BEGIN DATA SHOWN
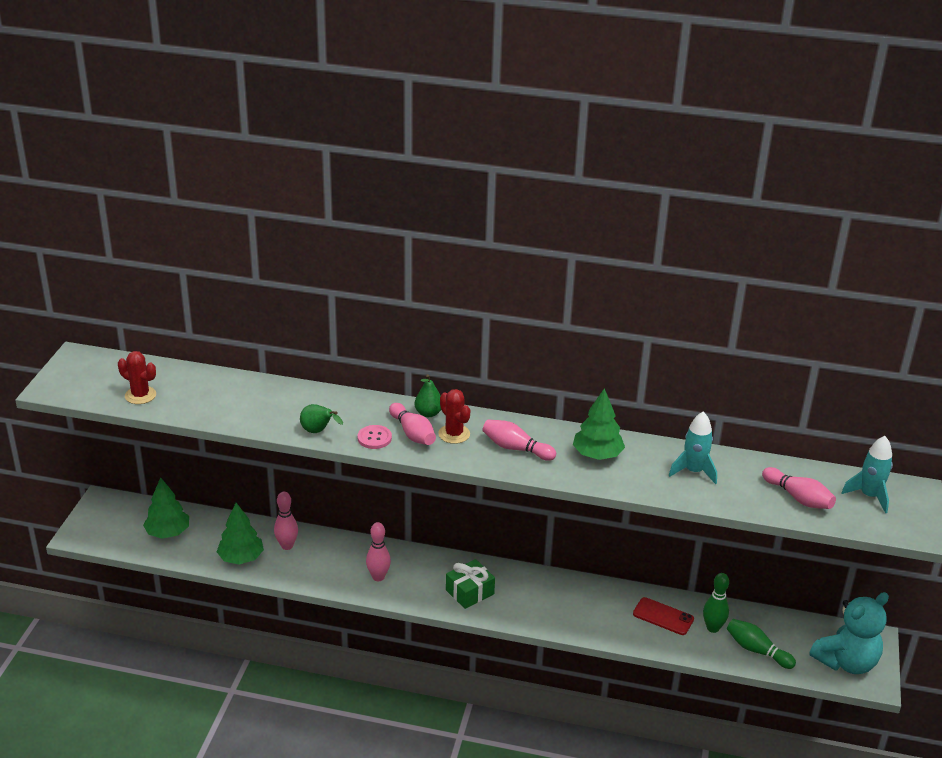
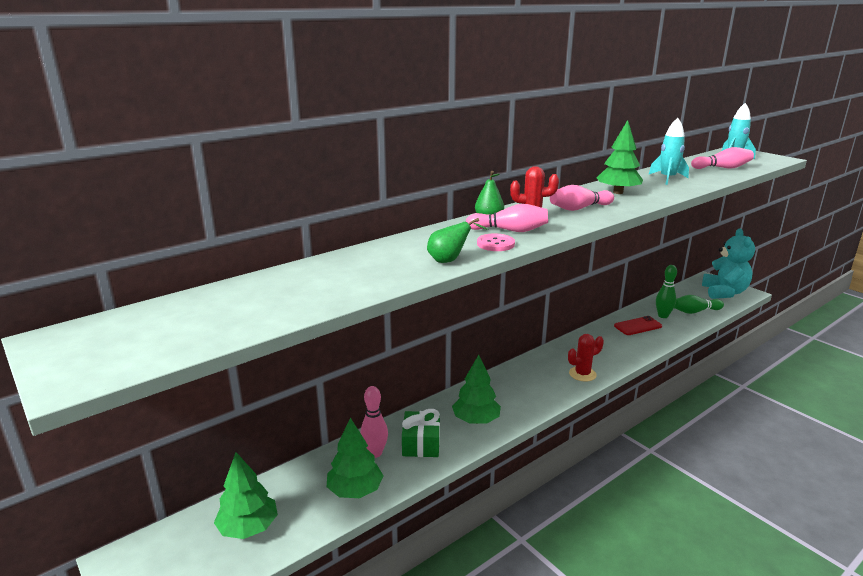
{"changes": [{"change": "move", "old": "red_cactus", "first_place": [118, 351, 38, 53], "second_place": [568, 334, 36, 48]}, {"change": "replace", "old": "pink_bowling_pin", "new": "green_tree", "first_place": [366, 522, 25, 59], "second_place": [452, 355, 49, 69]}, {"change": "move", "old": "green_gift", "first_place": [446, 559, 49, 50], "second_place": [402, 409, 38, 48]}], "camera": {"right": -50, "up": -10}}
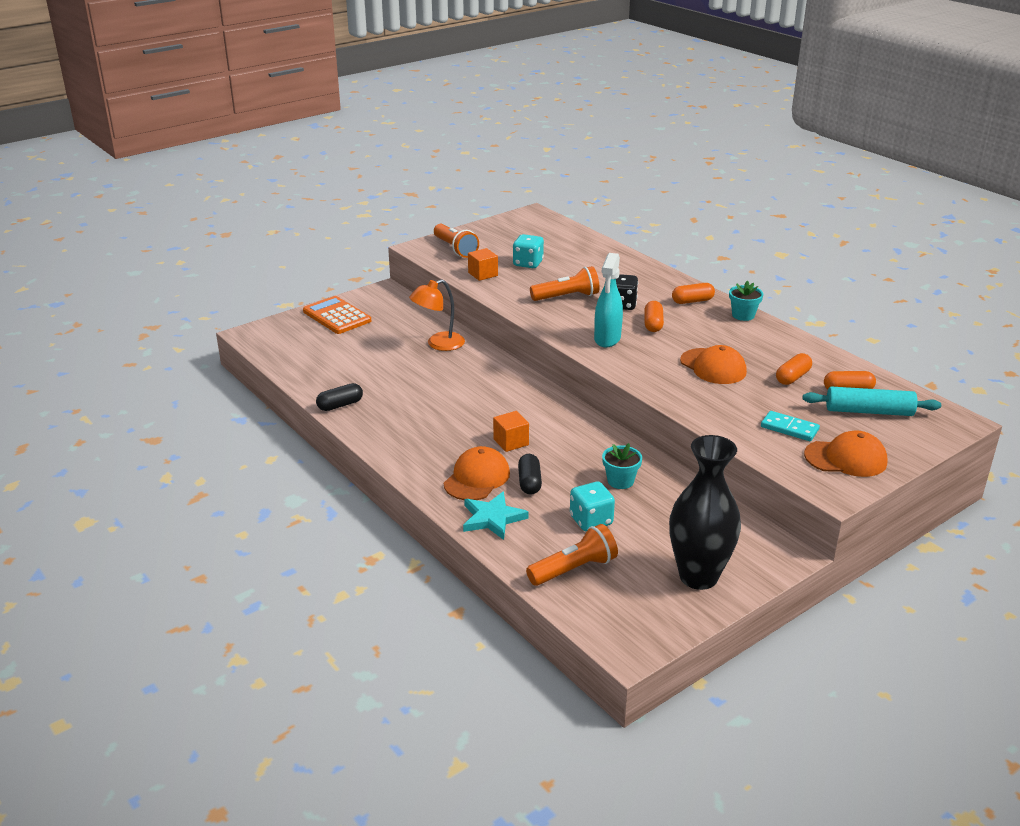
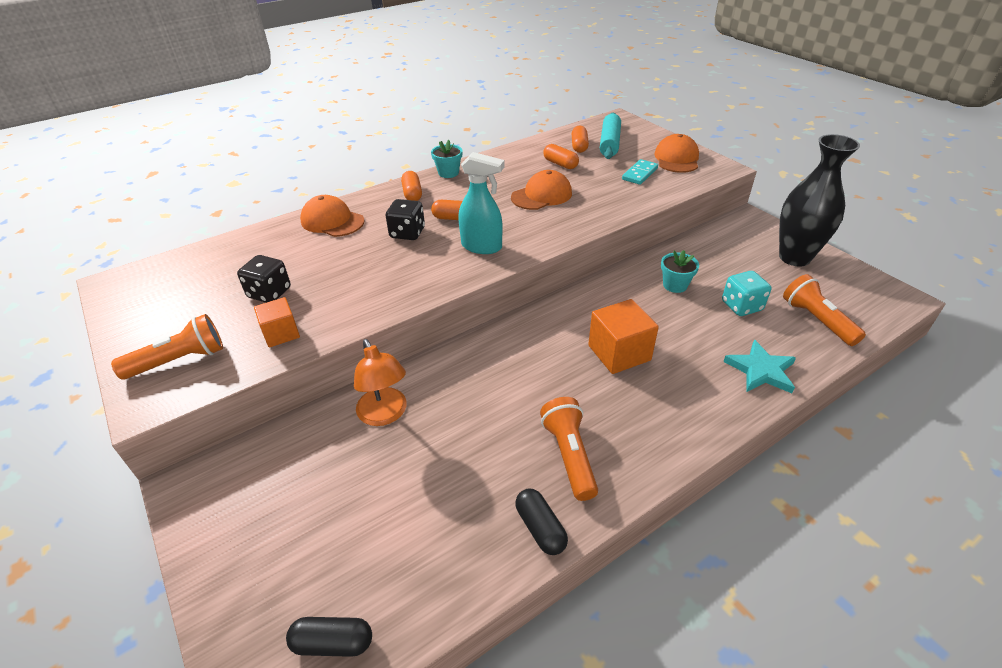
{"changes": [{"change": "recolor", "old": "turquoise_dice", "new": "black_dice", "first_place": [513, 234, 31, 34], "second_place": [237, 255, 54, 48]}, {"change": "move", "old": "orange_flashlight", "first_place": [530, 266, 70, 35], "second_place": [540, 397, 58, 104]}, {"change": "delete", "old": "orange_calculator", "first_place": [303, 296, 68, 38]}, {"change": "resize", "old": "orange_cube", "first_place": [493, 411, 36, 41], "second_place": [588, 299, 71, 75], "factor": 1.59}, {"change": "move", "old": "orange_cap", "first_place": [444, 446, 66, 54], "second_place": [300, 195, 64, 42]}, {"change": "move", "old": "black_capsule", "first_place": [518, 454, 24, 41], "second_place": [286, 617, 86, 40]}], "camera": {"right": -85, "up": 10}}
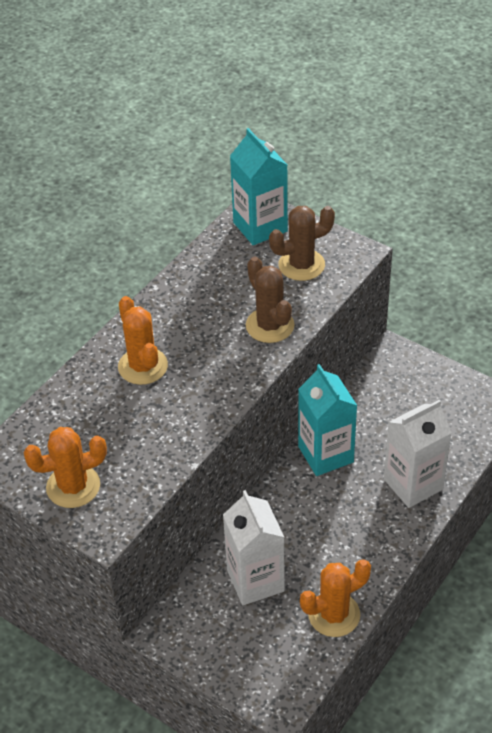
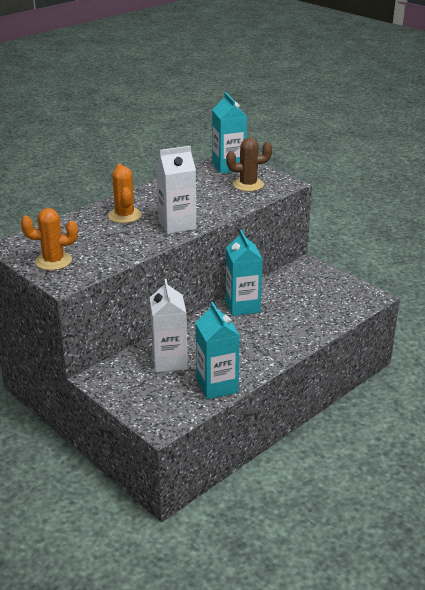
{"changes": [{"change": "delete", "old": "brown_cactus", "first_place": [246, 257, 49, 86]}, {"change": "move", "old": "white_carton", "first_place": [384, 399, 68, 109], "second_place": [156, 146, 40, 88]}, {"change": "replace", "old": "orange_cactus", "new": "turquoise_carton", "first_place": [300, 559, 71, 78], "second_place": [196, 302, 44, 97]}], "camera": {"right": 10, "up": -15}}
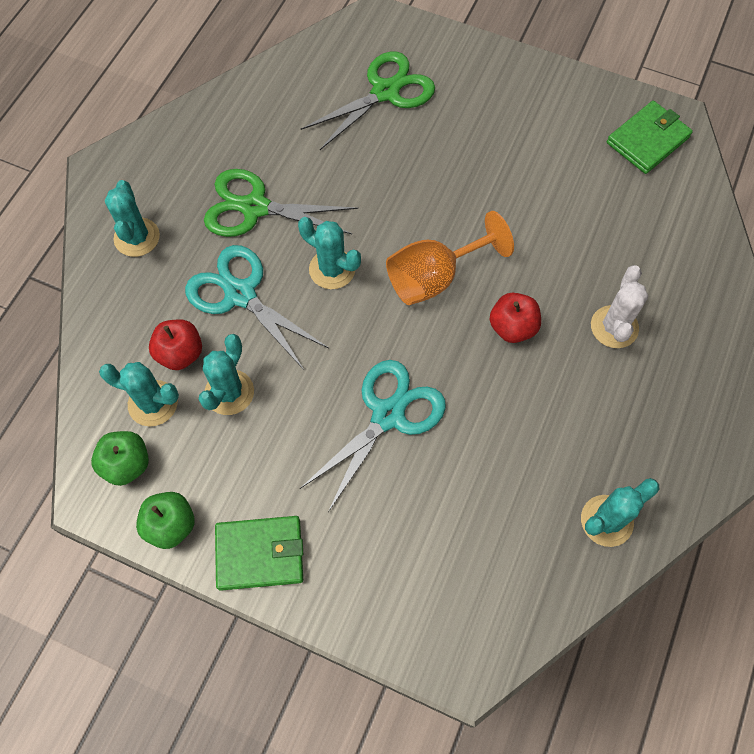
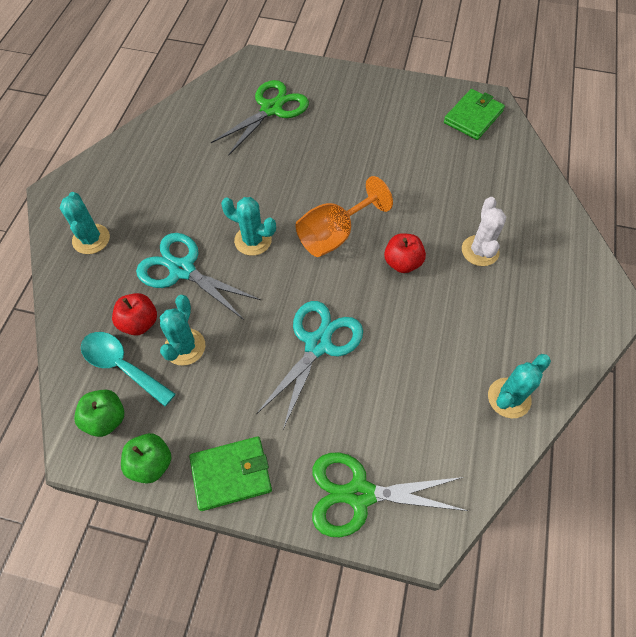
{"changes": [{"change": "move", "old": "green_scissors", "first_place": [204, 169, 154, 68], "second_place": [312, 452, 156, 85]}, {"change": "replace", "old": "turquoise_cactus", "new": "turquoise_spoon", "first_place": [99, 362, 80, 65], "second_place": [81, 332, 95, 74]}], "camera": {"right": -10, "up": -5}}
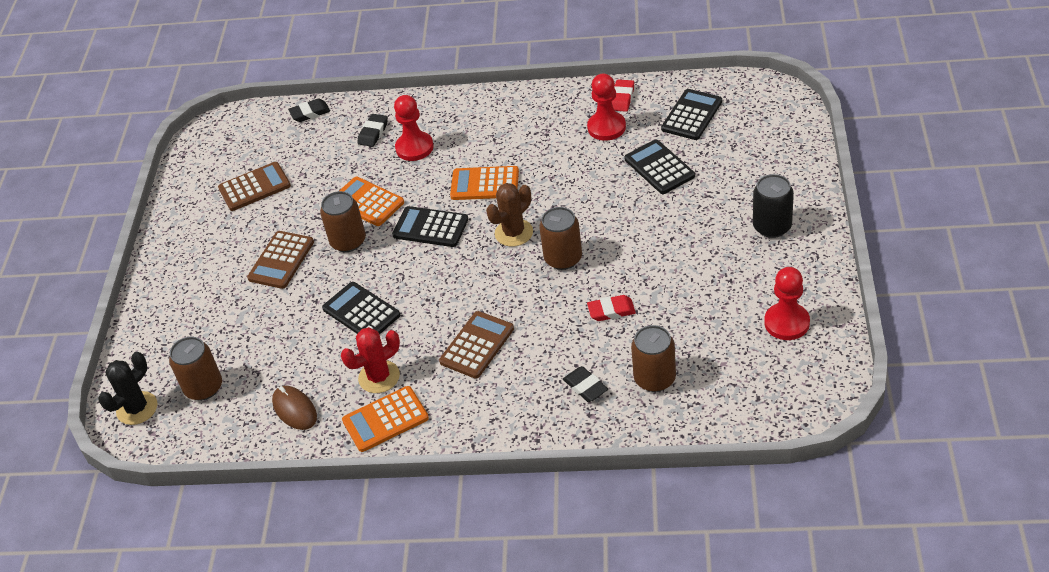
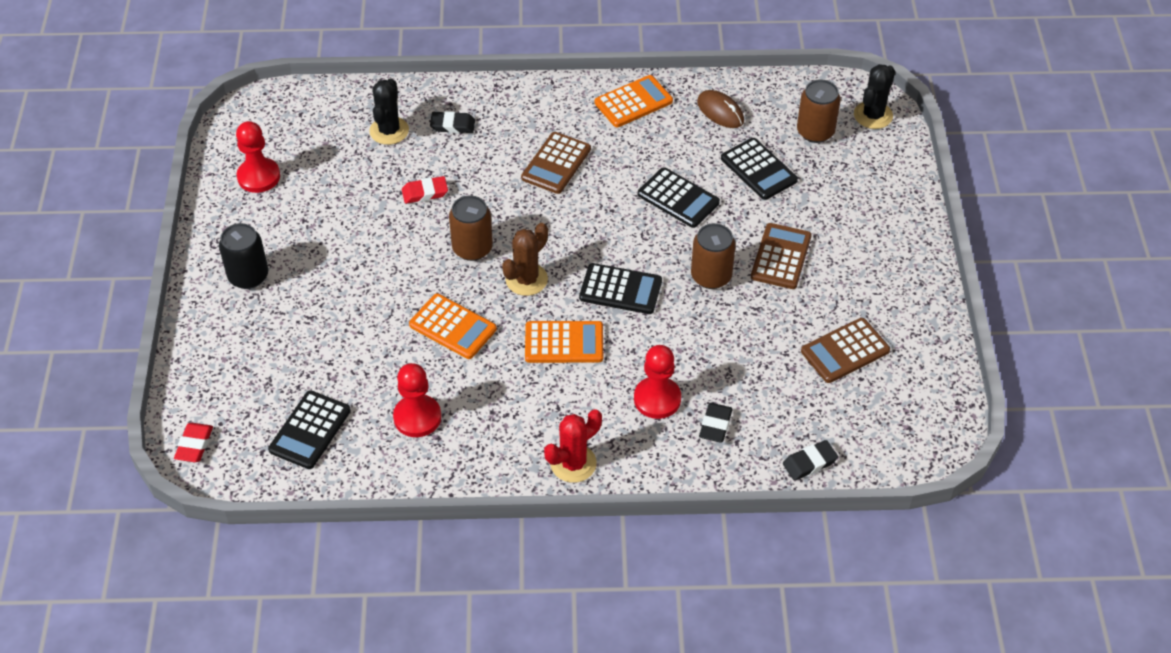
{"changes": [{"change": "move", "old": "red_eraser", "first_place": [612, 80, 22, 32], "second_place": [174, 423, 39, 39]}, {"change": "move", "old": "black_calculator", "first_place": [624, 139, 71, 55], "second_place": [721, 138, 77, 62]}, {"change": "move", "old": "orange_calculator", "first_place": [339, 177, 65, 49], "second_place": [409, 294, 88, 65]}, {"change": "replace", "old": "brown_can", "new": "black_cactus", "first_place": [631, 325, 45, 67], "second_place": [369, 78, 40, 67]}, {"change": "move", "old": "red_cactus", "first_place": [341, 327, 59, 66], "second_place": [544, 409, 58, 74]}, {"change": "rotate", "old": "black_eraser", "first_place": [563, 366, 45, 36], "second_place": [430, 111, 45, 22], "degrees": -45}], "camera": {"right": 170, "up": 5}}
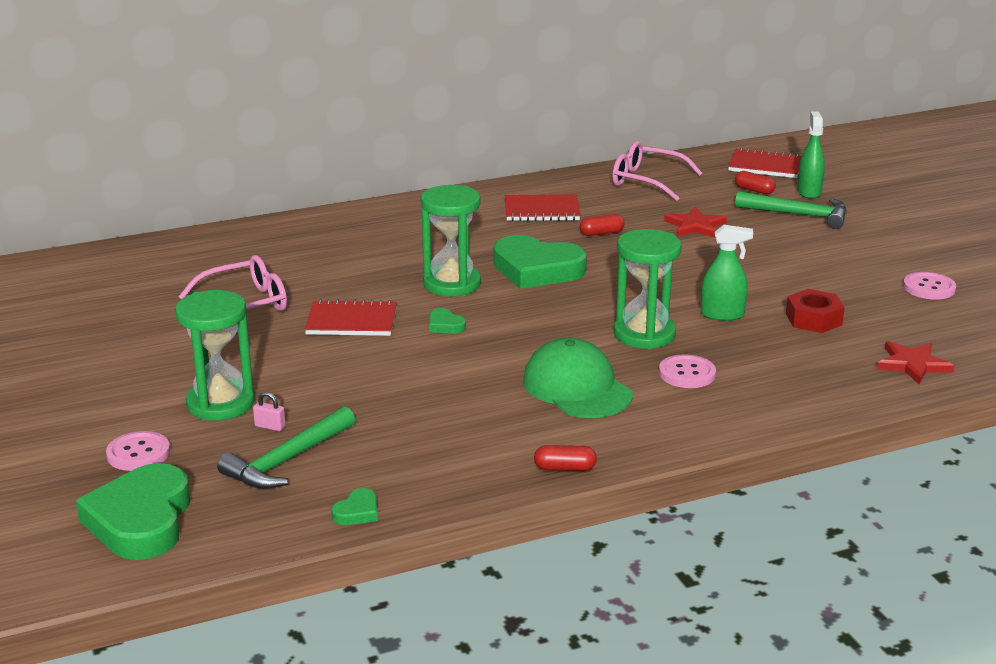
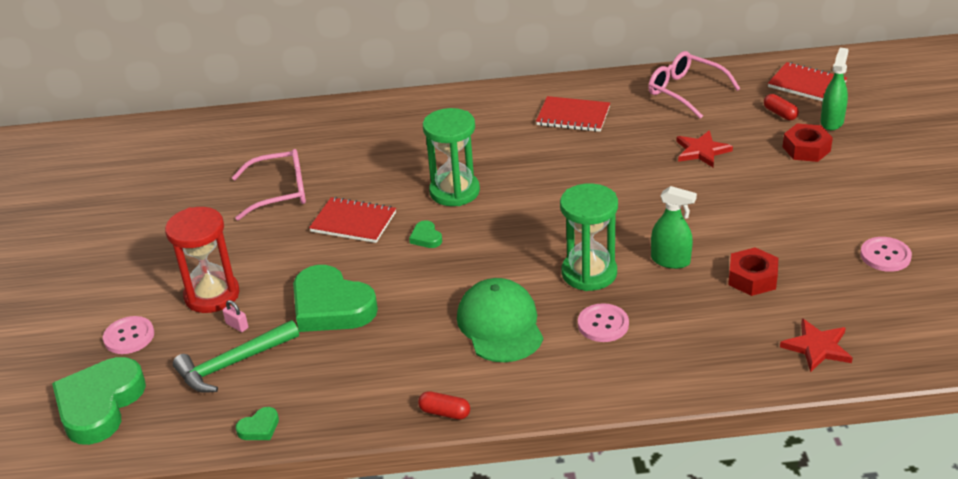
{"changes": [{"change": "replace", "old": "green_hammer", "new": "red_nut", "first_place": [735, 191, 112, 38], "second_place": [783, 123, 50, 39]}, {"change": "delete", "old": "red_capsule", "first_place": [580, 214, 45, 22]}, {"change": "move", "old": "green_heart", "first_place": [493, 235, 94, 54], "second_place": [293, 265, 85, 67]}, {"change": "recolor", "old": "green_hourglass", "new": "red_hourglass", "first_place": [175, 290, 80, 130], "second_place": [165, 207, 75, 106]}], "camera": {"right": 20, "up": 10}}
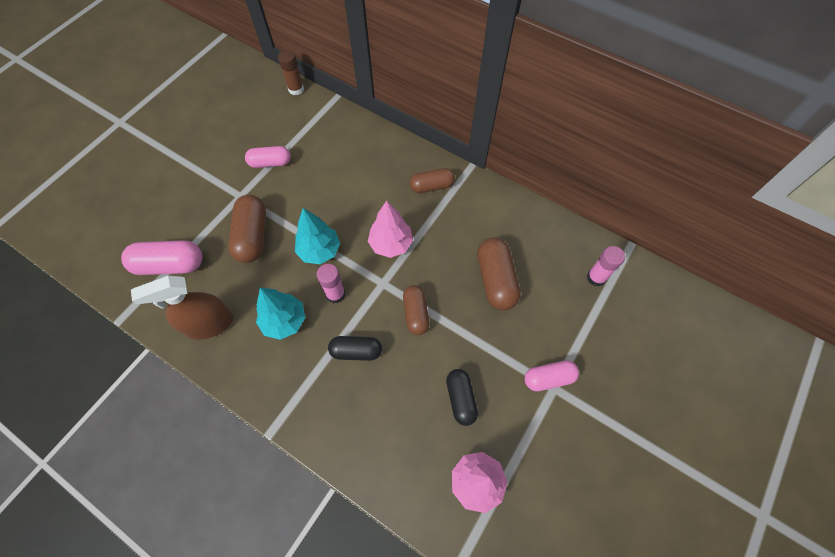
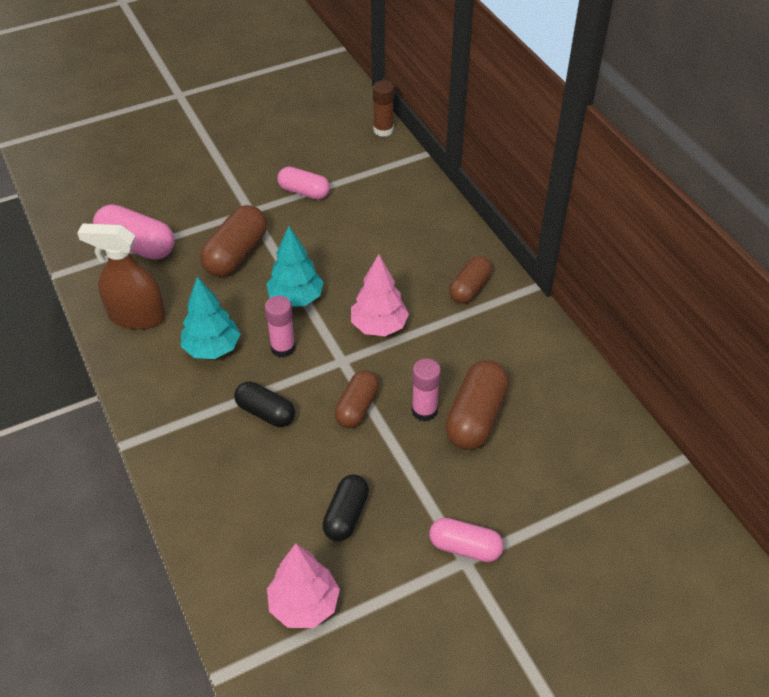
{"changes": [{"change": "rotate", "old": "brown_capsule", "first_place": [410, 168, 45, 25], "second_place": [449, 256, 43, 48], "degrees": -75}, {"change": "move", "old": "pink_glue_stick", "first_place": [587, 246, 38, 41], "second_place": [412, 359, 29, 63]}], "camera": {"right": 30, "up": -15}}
END DATA SHOWN
▶ [YOUR OBJECTIVE] Pictures aside, reproduce all of the data exactly.

▶ [OUTPUT OF THE TASK]
{"changes": [{"change": "move", "old": "red_cactus", "first_place": [118, 351, 38, 53], "second_place": [568, 334, 36, 48]}, {"change": "replace", "old": "pink_bowling_pin", "new": "green_tree", "first_place": [366, 522, 25, 59], "second_place": [452, 355, 49, 69]}, {"change": "move", "old": "green_gift", "first_place": [446, 559, 49, 50], "second_place": [402, 409, 38, 48]}], "camera": {"right": -50, "up": -10}}
{"changes": [{"change": "recolor", "old": "turquoise_dice", "new": "black_dice", "first_place": [513, 234, 31, 34], "second_place": [237, 255, 54, 48]}, {"change": "move", "old": "orange_flashlight", "first_place": [530, 266, 70, 35], "second_place": [540, 397, 58, 104]}, {"change": "delete", "old": "orange_calculator", "first_place": [303, 296, 68, 38]}, {"change": "resize", "old": "orange_cube", "first_place": [493, 411, 36, 41], "second_place": [588, 299, 71, 75], "factor": 1.59}, {"change": "move", "old": "orange_cap", "first_place": [444, 446, 66, 54], "second_place": [300, 195, 64, 42]}, {"change": "move", "old": "black_capsule", "first_place": [518, 454, 24, 41], "second_place": [286, 617, 86, 40]}], "camera": {"right": -85, "up": 10}}
{"changes": [{"change": "delete", "old": "brown_cactus", "first_place": [246, 257, 49, 86]}, {"change": "move", "old": "white_carton", "first_place": [384, 399, 68, 109], "second_place": [156, 146, 40, 88]}, {"change": "replace", "old": "orange_cactus", "new": "turquoise_carton", "first_place": [300, 559, 71, 78], "second_place": [196, 302, 44, 97]}], "camera": {"right": 10, "up": -15}}
{"changes": [{"change": "move", "old": "green_scissors", "first_place": [204, 169, 154, 68], "second_place": [312, 452, 156, 85]}, {"change": "replace", "old": "turquoise_cactus", "new": "turquoise_spoon", "first_place": [99, 362, 80, 65], "second_place": [81, 332, 95, 74]}], "camera": {"right": -10, "up": -5}}
{"changes": [{"change": "move", "old": "red_eraser", "first_place": [612, 80, 22, 32], "second_place": [174, 423, 39, 39]}, {"change": "move", "old": "black_calculator", "first_place": [624, 139, 71, 55], "second_place": [721, 138, 77, 62]}, {"change": "move", "old": "orange_calculator", "first_place": [339, 177, 65, 49], "second_place": [409, 294, 88, 65]}, {"change": "replace", "old": "brown_can", "new": "black_cactus", "first_place": [631, 325, 45, 67], "second_place": [369, 78, 40, 67]}, {"change": "move", "old": "red_cactus", "first_place": [341, 327, 59, 66], "second_place": [544, 409, 58, 74]}, {"change": "rotate", "old": "black_eraser", "first_place": [563, 366, 45, 36], "second_place": [430, 111, 45, 22], "degrees": -45}], "camera": {"right": 170, "up": 5}}
{"changes": [{"change": "replace", "old": "green_hammer", "new": "red_nut", "first_place": [735, 191, 112, 38], "second_place": [783, 123, 50, 39]}, {"change": "delete", "old": "red_capsule", "first_place": [580, 214, 45, 22]}, {"change": "move", "old": "green_heart", "first_place": [493, 235, 94, 54], "second_place": [293, 265, 85, 67]}, {"change": "recolor", "old": "green_hourglass", "new": "red_hourglass", "first_place": [175, 290, 80, 130], "second_place": [165, 207, 75, 106]}], "camera": {"right": 20, "up": 10}}
{"changes": [{"change": "rotate", "old": "brown_capsule", "first_place": [410, 168, 45, 25], "second_place": [449, 256, 43, 48], "degrees": -75}, {"change": "move", "old": "pink_glue_stick", "first_place": [587, 246, 38, 41], "second_place": [412, 359, 29, 63]}], "camera": {"right": 30, "up": -15}}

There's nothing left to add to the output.